---------- Supplied material ----------

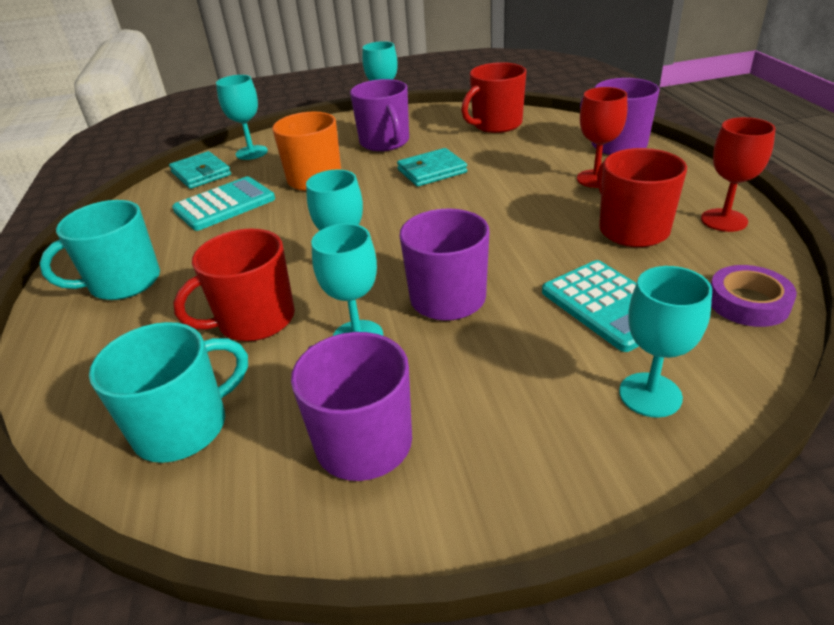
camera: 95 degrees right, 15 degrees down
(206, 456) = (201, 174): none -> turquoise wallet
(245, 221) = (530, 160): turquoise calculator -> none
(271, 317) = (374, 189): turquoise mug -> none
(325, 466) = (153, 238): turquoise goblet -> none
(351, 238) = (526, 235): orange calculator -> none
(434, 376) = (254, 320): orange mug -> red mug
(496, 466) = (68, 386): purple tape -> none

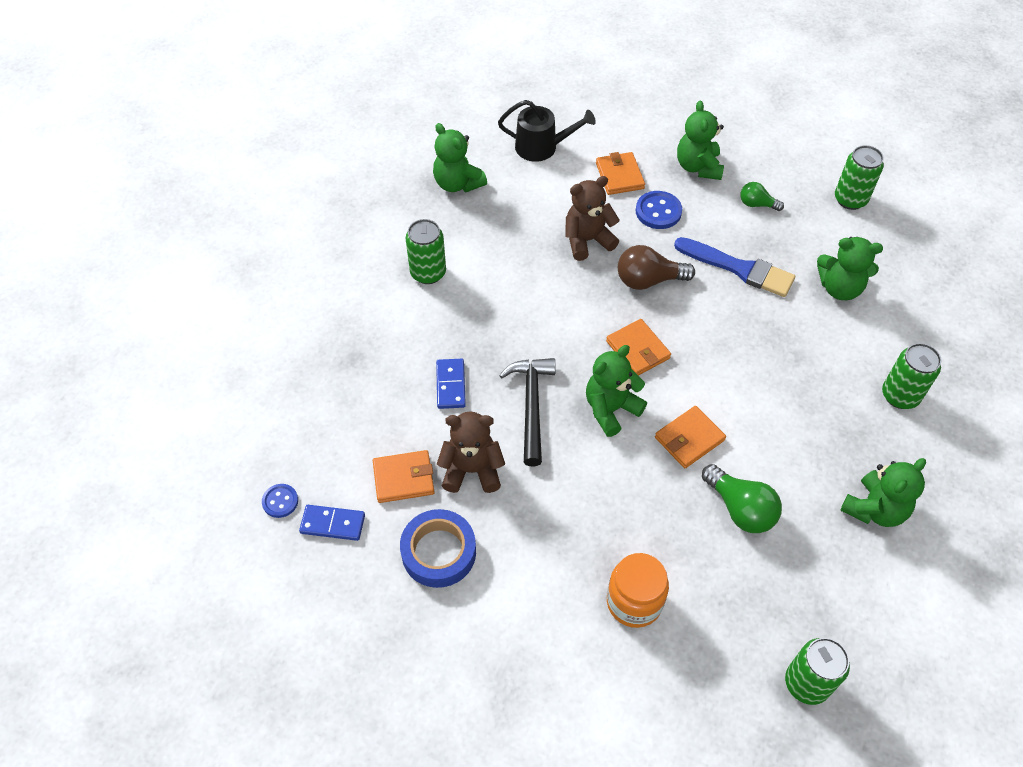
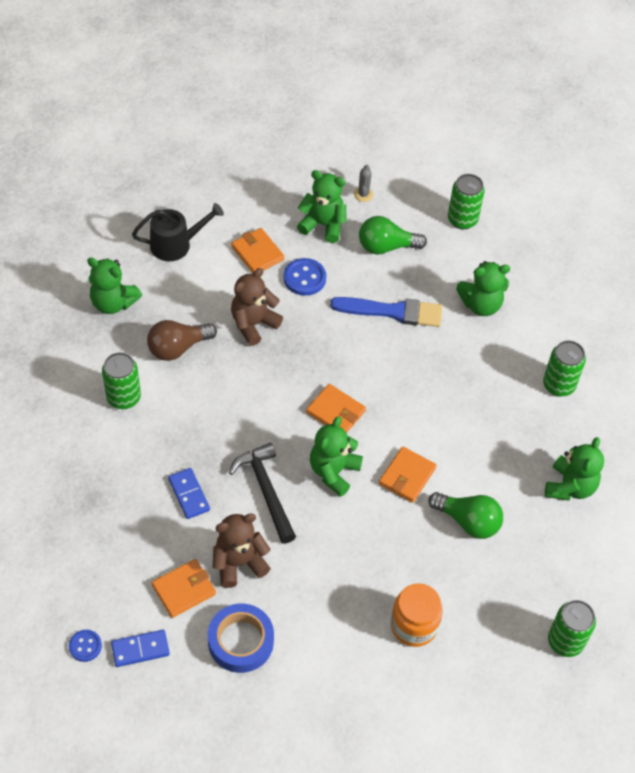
camera: 25 degrees left, 0 degrees up
(648, 280) = (320, 345): brown light bulb -> brown light bulb (178, 348)
(698, 167) = (323, 225): green teddy bear -> green teddy bear turned 135 degrees clockwise
(752, 149) = (363, 194): none -> grey cactus
(757, 204) = (386, 247): green light bulb -> green light bulb, size x1.67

----------

_What this task involves_.
Write out exactly the lines above between the one with "(245, 221) = (530, 160): turquoise" and the one with "camera: 25 degrees left, 0 degrees up", inclusive, with pictures left out.

_Written response_.
(245, 221) = (530, 160): turquoise calculator -> none
(271, 317) = (374, 189): turquoise mug -> none
(325, 466) = (153, 238): turquoise goblet -> none
(351, 238) = (526, 235): orange calculator -> none
(434, 376) = (254, 320): orange mug -> red mug
(496, 466) = (68, 386): purple tape -> none

camera: 25 degrees left, 0 degrees up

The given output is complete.